BEGIN INPUT DATA

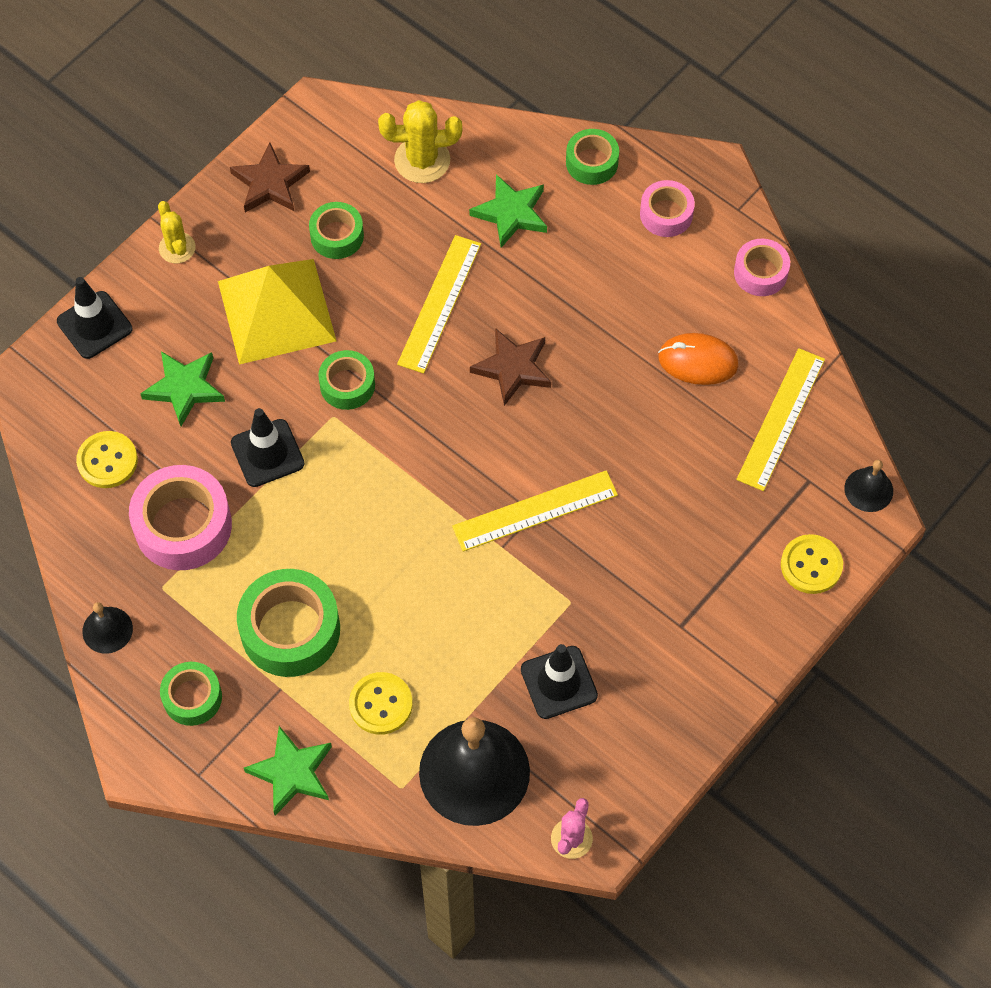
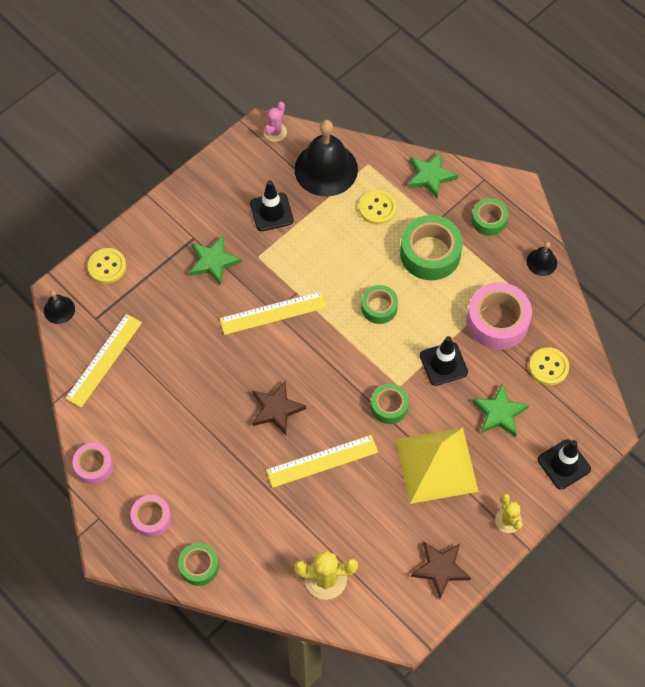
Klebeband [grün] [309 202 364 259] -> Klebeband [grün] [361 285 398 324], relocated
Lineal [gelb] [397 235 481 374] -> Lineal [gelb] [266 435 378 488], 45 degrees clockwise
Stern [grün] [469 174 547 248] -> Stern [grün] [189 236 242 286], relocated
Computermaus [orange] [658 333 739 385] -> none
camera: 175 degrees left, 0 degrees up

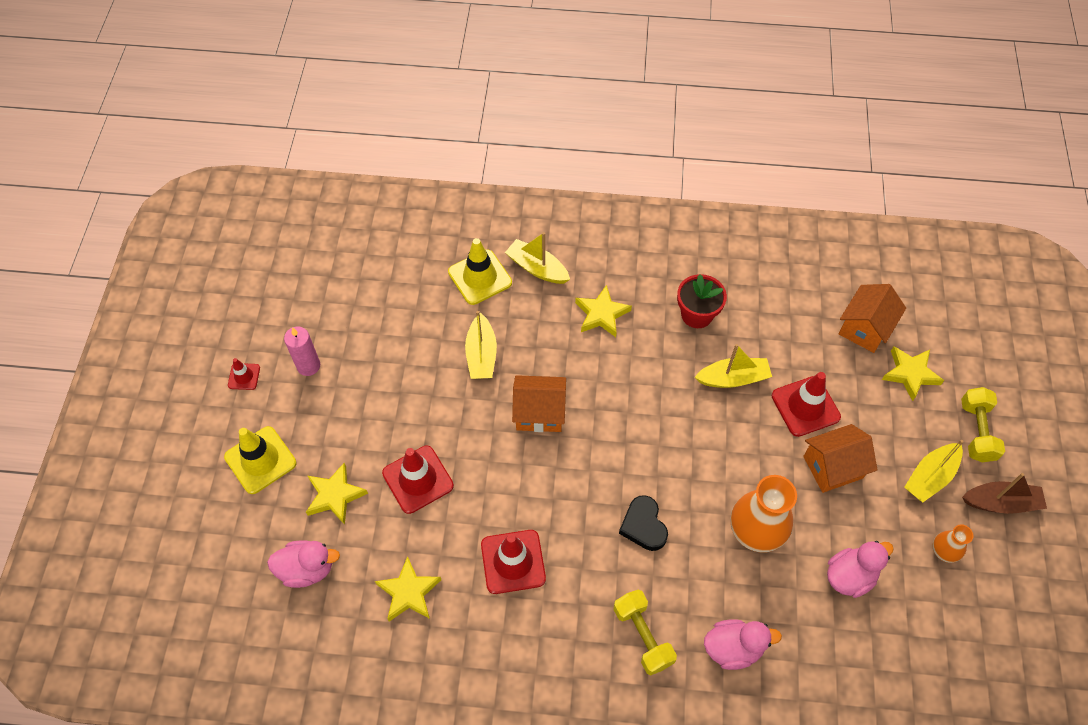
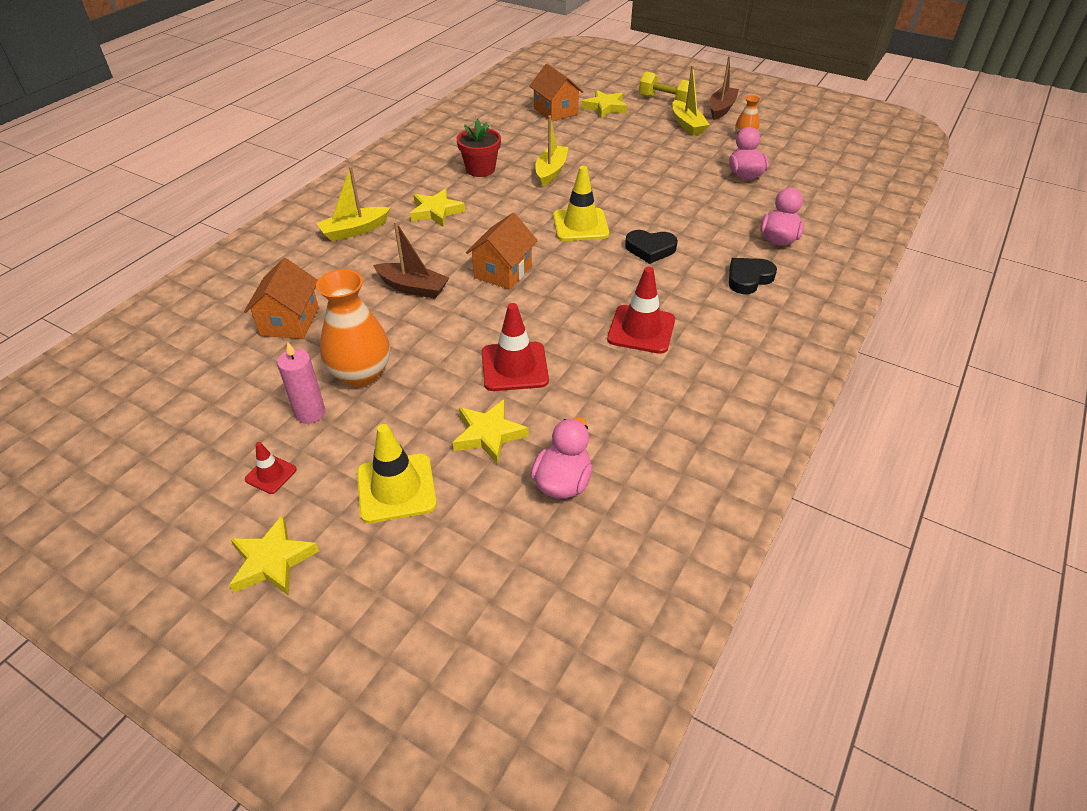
Stern [gelb] [375 556 441 621] -> Stern [gelb] [229 515 319 596], relocated
Leitkegel [gelb] [448 238 512 305] -> Leitkegel [gelb] [553 166 609 241], relocated
Boot [gelb] [465 311 497 379] -> Boot [braun] [373 221 449 298]
Hantel [gelb] [613 589 677 675] -> Herz [schwarz] [729 258 777 294]
Vase [orange] [731 475 797 553] -> Vase [orange] [316 269 390 387], relocated
Leitkegel [rot] [772 372 841 437] -> none
Haus [orange] [803 424 877 493] -> Haus [orange] [244 258 319 339], relocated
camera: 65 degrees left, 15 degrees down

END INPUT DATA

◆ ASSIGNMENT ◆
Reproduce exactly the line containing "Lineal [gelb] [397" and every line after it in the material above, up to and including the last. Exclude all pictures.

◆ OUTPUT OF THE EXERCISE ◆
Lineal [gelb] [397 235 481 374] -> Lineal [gelb] [266 435 378 488], 45 degrees clockwise
Stern [grün] [469 174 547 248] -> Stern [grün] [189 236 242 286], relocated
Computermaus [orange] [658 333 739 385] -> none
camera: 175 degrees left, 0 degrees up

Stern [gelb] [375 556 441 621] -> Stern [gelb] [229 515 319 596], relocated
Leitkegel [gelb] [448 238 512 305] -> Leitkegel [gelb] [553 166 609 241], relocated
Boot [gelb] [465 311 497 379] -> Boot [braun] [373 221 449 298]
Hantel [gelb] [613 589 677 675] -> Herz [schwarz] [729 258 777 294]
Vase [orange] [731 475 797 553] -> Vase [orange] [316 269 390 387], relocated
Leitkegel [rot] [772 372 841 437] -> none
Haus [orange] [803 424 877 493] -> Haus [orange] [244 258 319 339], relocated
camera: 65 degrees left, 15 degrees down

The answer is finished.